ACTIVITY: Can you restate the records below word for word?

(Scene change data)

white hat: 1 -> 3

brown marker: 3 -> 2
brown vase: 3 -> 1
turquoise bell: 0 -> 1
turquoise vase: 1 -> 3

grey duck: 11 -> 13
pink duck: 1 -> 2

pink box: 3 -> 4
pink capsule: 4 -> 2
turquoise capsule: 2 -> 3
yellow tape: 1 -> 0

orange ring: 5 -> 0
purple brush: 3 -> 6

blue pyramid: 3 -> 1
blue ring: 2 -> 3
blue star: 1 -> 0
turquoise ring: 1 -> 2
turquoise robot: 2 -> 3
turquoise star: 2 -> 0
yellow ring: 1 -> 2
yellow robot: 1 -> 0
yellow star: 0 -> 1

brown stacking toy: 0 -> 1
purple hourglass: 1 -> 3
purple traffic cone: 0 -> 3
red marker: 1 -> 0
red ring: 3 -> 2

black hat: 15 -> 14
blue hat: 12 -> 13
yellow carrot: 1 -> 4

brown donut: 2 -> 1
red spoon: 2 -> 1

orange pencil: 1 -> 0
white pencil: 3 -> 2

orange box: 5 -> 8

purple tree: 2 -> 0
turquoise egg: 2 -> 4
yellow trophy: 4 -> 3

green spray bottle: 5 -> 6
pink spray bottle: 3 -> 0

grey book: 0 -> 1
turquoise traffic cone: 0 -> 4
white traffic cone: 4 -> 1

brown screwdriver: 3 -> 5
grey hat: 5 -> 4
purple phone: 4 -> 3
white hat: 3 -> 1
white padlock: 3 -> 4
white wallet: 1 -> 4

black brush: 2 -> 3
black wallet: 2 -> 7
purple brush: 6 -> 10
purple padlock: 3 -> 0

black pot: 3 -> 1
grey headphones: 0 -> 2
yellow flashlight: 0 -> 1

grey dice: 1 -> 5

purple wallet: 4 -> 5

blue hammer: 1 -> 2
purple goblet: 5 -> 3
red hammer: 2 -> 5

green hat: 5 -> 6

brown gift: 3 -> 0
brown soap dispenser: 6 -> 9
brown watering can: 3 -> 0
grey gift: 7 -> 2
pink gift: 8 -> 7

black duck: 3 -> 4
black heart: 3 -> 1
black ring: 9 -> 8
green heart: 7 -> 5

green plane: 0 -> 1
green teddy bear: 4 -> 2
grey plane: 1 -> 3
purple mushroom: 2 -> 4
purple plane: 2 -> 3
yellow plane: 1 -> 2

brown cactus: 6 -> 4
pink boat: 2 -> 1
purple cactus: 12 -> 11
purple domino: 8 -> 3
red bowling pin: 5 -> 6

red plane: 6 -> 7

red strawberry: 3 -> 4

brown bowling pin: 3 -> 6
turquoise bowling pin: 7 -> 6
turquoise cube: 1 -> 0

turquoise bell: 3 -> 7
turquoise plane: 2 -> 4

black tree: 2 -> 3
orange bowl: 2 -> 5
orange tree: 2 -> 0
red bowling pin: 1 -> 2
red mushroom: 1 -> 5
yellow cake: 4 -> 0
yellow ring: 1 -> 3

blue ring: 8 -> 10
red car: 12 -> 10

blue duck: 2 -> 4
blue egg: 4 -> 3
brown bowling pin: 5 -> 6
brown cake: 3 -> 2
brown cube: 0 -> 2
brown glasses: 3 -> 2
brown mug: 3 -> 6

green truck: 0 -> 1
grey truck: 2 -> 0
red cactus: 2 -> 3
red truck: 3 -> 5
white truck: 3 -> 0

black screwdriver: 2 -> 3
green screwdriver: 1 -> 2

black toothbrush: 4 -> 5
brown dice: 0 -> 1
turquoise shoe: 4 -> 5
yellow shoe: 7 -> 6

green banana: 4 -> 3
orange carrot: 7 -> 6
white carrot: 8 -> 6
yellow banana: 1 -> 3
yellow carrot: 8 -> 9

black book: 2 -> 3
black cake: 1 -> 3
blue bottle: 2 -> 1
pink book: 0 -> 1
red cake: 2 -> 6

ANSWER BOX:
white hat: 1 -> 3

brown marker: 3 -> 2
brown vase: 3 -> 1
turquoise bell: 0 -> 1
turquoise vase: 1 -> 3

grey duck: 11 -> 13
pink duck: 1 -> 2

pink box: 3 -> 4
pink capsule: 4 -> 2
turquoise capsule: 2 -> 3
yellow tape: 1 -> 0

orange ring: 5 -> 0
purple brush: 3 -> 6

blue pyramid: 3 -> 1
blue ring: 2 -> 3
blue star: 1 -> 0
turquoise ring: 1 -> 2
turquoise robot: 2 -> 3
turquoise star: 2 -> 0
yellow ring: 1 -> 2
yellow robot: 1 -> 0
yellow star: 0 -> 1

brown stacking toy: 0 -> 1
purple hourglass: 1 -> 3
purple traffic cone: 0 -> 3
red marker: 1 -> 0
red ring: 3 -> 2

black hat: 15 -> 14
blue hat: 12 -> 13
yellow carrot: 1 -> 4

brown donut: 2 -> 1
red spoon: 2 -> 1

orange pencil: 1 -> 0
white pencil: 3 -> 2

orange box: 5 -> 8

purple tree: 2 -> 0
turquoise egg: 2 -> 4
yellow trophy: 4 -> 3

green spray bottle: 5 -> 6
pink spray bottle: 3 -> 0

grey book: 0 -> 1
turquoise traffic cone: 0 -> 4
white traffic cone: 4 -> 1

brown screwdriver: 3 -> 5
grey hat: 5 -> 4
purple phone: 4 -> 3
white hat: 3 -> 1
white padlock: 3 -> 4
white wallet: 1 -> 4

black brush: 2 -> 3
black wallet: 2 -> 7
purple brush: 6 -> 10
purple padlock: 3 -> 0

black pot: 3 -> 1
grey headphones: 0 -> 2
yellow flashlight: 0 -> 1

grey dice: 1 -> 5

purple wallet: 4 -> 5

blue hammer: 1 -> 2
purple goblet: 5 -> 3
red hammer: 2 -> 5

green hat: 5 -> 6

brown gift: 3 -> 0
brown soap dispenser: 6 -> 9
brown watering can: 3 -> 0
grey gift: 7 -> 2
pink gift: 8 -> 7

black duck: 3 -> 4
black heart: 3 -> 1
black ring: 9 -> 8
green heart: 7 -> 5

green plane: 0 -> 1
green teddy bear: 4 -> 2
grey plane: 1 -> 3
purple mushroom: 2 -> 4
purple plane: 2 -> 3
yellow plane: 1 -> 2

brown cactus: 6 -> 4
pink boat: 2 -> 1
purple cactus: 12 -> 11
purple domino: 8 -> 3
red bowling pin: 5 -> 6

red plane: 6 -> 7

red strawberry: 3 -> 4

brown bowling pin: 3 -> 6
turquoise bowling pin: 7 -> 6
turquoise cube: 1 -> 0

turquoise bell: 3 -> 7
turquoise plane: 2 -> 4

black tree: 2 -> 3
orange bowl: 2 -> 5
orange tree: 2 -> 0
red bowling pin: 1 -> 2
red mushroom: 1 -> 5
yellow cake: 4 -> 0
yellow ring: 1 -> 3

blue ring: 8 -> 10
red car: 12 -> 10

blue duck: 2 -> 4
blue egg: 4 -> 3
brown bowling pin: 5 -> 6
brown cake: 3 -> 2
brown cube: 0 -> 2
brown glasses: 3 -> 2
brown mug: 3 -> 6

green truck: 0 -> 1
grey truck: 2 -> 0
red cactus: 2 -> 3
red truck: 3 -> 5
white truck: 3 -> 0

black screwdriver: 2 -> 3
green screwdriver: 1 -> 2

black toothbrush: 4 -> 5
brown dice: 0 -> 1
turquoise shoe: 4 -> 5
yellow shoe: 7 -> 6

green banana: 4 -> 3
orange carrot: 7 -> 6
white carrot: 8 -> 6
yellow banana: 1 -> 3
yellow carrot: 8 -> 9

black book: 2 -> 3
black cake: 1 -> 3
blue bottle: 2 -> 1
pink book: 0 -> 1
red cake: 2 -> 6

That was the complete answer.